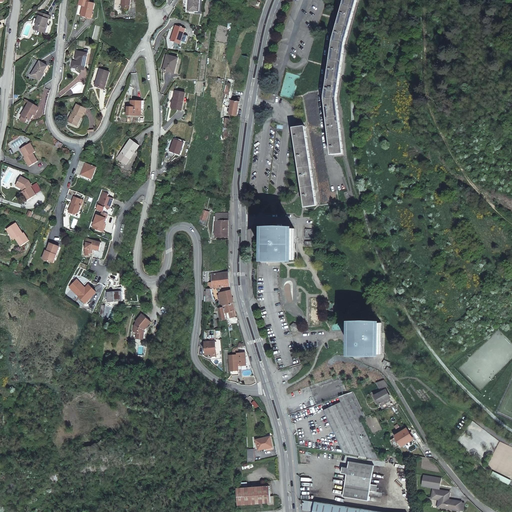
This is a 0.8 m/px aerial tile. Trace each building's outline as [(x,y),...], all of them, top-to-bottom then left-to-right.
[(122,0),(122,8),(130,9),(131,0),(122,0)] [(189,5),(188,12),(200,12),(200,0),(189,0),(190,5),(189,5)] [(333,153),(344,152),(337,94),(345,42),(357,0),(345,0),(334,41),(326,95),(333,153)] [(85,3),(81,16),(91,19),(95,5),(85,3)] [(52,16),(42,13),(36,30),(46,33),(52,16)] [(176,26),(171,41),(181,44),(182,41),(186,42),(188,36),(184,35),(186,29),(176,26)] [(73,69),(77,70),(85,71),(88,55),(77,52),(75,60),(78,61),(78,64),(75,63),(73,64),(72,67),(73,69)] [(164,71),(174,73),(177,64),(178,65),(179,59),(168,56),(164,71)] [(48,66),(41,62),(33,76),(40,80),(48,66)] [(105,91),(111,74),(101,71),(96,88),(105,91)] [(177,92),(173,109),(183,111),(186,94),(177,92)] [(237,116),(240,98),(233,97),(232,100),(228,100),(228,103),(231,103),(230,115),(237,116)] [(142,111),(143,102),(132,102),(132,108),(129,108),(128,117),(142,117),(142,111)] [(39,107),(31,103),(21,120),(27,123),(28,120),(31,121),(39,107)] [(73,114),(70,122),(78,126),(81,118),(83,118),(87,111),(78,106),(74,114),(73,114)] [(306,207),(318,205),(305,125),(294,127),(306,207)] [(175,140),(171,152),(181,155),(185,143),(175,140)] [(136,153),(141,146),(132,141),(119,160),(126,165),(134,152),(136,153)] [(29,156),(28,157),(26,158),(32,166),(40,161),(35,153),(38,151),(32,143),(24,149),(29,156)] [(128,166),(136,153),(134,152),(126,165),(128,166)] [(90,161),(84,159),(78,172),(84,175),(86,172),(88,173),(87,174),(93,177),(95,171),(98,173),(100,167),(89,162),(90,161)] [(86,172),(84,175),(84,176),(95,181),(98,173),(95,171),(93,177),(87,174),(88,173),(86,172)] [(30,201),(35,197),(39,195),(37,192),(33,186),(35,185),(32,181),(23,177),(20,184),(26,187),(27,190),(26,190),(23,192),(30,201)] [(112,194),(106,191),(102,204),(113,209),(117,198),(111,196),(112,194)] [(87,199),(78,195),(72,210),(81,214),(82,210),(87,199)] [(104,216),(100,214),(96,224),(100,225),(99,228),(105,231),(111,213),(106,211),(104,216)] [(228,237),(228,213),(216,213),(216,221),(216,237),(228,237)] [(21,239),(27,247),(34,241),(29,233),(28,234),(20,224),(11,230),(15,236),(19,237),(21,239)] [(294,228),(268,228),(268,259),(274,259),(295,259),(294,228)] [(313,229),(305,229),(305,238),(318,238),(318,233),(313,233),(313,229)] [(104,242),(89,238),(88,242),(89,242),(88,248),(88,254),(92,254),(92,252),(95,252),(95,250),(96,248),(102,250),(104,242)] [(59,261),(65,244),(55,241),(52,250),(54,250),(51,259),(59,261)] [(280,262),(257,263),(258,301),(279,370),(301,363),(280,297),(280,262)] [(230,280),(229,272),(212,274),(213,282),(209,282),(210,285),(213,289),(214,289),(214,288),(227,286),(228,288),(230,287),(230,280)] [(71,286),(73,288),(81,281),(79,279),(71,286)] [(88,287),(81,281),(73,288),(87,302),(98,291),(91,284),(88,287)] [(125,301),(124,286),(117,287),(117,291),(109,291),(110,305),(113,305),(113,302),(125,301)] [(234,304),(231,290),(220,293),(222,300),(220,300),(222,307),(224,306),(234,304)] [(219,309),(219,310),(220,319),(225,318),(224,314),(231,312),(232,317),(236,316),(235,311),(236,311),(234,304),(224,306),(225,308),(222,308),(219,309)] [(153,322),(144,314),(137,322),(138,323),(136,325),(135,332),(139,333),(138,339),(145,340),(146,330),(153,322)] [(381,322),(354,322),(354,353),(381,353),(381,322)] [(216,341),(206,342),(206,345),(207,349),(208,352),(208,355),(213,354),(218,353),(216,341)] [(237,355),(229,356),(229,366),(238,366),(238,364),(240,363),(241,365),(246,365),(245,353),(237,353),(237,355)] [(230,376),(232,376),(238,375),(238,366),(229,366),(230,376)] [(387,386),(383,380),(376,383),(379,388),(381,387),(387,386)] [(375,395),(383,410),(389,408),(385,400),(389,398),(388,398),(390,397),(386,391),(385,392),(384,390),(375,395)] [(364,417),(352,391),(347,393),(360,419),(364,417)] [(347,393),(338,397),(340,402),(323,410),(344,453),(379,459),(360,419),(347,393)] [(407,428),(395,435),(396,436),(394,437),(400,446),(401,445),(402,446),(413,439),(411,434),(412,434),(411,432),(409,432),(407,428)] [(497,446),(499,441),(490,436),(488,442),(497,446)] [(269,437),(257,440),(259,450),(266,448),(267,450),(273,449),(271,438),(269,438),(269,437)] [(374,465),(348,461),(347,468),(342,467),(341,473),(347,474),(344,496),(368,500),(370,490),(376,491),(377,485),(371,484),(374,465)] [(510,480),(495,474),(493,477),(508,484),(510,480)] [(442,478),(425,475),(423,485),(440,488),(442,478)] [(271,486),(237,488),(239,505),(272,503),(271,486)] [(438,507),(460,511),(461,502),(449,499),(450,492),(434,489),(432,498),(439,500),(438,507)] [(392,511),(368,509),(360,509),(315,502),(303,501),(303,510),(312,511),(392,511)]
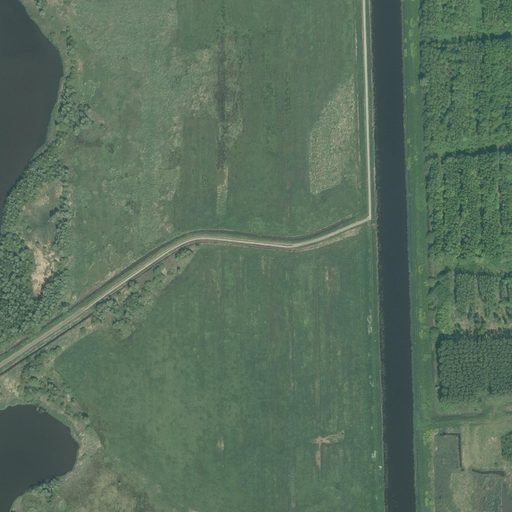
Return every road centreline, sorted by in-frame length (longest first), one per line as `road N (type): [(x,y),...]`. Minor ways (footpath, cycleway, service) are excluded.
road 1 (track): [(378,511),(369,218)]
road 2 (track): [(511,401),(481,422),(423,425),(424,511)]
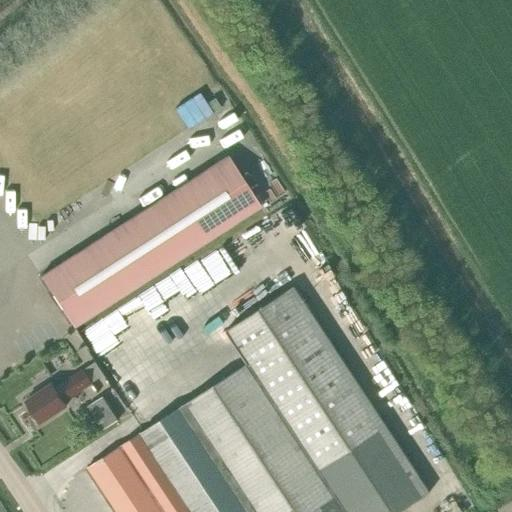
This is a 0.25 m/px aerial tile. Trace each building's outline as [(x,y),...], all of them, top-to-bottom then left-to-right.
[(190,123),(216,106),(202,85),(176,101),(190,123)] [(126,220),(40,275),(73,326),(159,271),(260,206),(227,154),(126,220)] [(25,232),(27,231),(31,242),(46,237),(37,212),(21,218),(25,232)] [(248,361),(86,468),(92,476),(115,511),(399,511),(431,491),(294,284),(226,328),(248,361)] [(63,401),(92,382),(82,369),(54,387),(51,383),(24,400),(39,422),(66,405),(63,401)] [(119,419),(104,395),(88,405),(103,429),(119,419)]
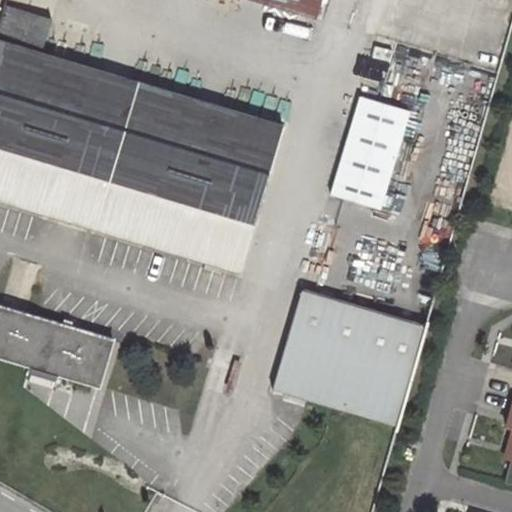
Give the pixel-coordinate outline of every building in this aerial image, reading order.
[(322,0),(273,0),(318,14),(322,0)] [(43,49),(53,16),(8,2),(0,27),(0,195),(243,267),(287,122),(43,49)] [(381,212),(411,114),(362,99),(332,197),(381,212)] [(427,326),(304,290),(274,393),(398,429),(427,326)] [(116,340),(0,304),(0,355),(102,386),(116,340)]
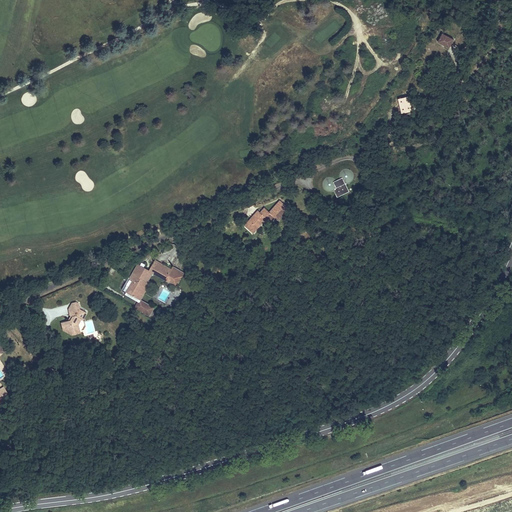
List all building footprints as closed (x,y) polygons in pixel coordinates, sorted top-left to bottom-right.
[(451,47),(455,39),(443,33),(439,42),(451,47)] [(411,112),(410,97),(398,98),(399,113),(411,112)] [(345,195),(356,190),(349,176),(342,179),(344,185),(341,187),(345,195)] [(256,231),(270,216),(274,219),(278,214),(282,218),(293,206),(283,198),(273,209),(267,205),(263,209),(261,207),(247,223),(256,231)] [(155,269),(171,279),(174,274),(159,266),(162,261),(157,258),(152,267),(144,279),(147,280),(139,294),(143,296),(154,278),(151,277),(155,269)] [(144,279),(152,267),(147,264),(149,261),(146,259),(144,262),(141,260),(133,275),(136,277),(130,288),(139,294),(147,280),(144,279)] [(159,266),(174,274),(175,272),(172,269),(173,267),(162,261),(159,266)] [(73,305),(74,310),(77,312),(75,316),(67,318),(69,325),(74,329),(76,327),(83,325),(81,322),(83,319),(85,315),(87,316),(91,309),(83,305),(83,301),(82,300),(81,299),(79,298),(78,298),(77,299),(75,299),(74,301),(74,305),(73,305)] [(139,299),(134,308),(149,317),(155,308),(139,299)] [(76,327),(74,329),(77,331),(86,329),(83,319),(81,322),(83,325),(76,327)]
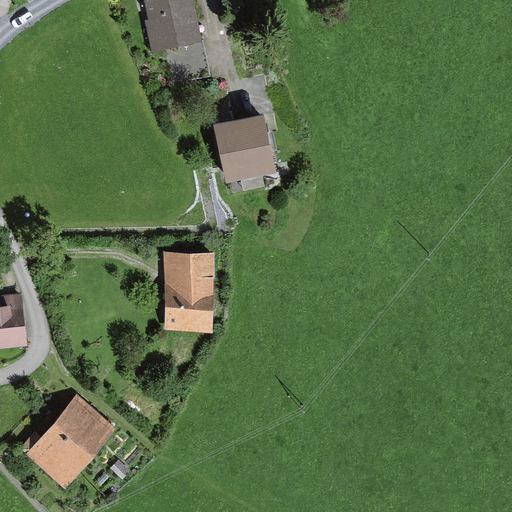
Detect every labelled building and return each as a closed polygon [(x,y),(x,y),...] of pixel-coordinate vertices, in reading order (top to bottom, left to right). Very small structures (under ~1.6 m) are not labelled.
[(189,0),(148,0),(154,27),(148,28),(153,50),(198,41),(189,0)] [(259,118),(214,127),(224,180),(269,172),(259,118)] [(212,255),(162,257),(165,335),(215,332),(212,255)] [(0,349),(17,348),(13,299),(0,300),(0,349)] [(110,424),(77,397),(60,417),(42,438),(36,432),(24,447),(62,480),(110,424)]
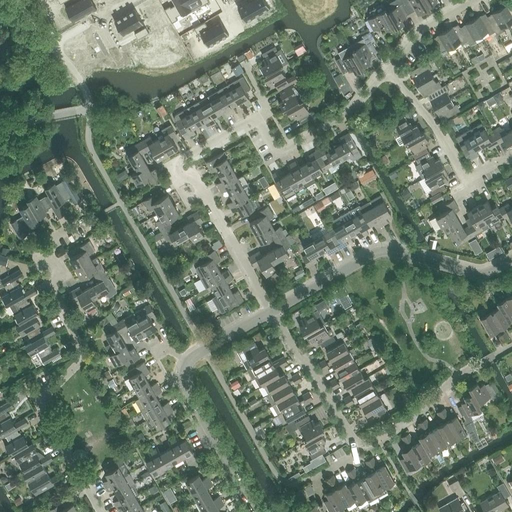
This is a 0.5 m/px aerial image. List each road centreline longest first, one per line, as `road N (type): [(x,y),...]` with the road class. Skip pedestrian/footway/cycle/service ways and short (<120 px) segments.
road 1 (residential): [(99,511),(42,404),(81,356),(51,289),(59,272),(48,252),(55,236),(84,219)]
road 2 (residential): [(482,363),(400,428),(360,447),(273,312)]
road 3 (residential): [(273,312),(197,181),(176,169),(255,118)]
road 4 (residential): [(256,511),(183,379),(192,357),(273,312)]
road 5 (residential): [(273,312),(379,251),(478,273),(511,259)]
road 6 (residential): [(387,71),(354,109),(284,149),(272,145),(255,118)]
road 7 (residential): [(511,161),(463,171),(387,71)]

++++++++

| What is needed |
Copy the listing above exactly, from the line with "Return every road" up to and including the line with "road 2 (track): [(511,401),(481,422),(423,425),(424,511)]".

| Written response |
Return every road centreline, sorted by in-frame length (longest first), one per line as `road N (type): [(x,y),...]`. Minor ways (footpath, cycleway, service) are excluded.
road 1 (track): [(378,511),(369,218)]
road 2 (track): [(511,401),(481,422),(423,425),(424,511)]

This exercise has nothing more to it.